*Task objective*: When you copy the listing, reproduce each line as it appears and omit every image.

*Data excerpt*:
........
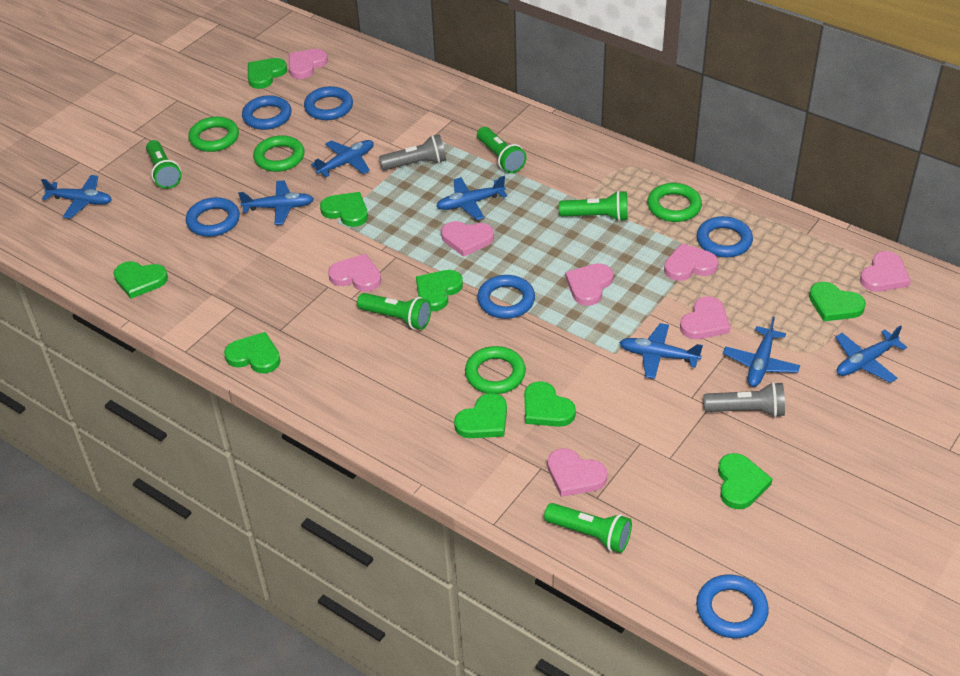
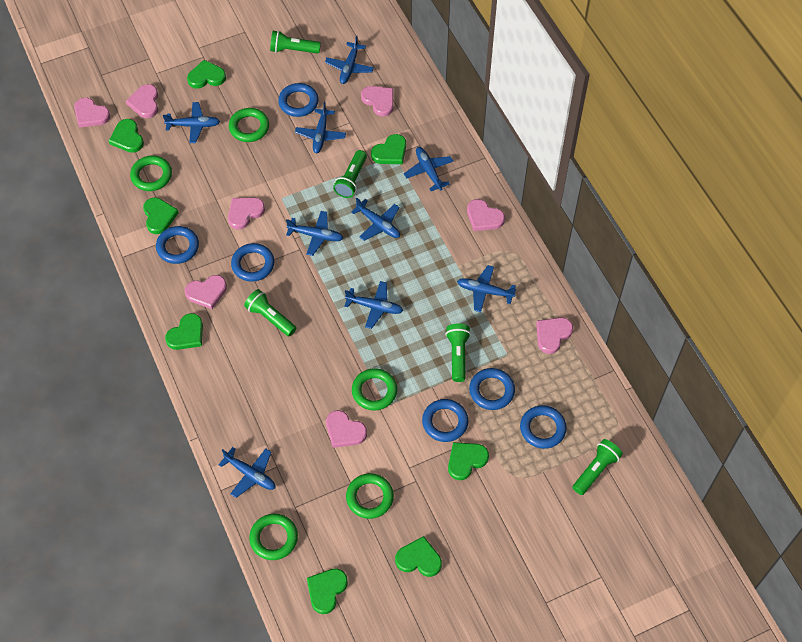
blue plane: 7 -> 9
green heart: 9 -> 8
green ring: 4 -> 5
grey flashlight: 2 -> 0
........
*Task solution*:
blue plane: 7 -> 9
green heart: 9 -> 8
green ring: 4 -> 5
grey flashlight: 2 -> 0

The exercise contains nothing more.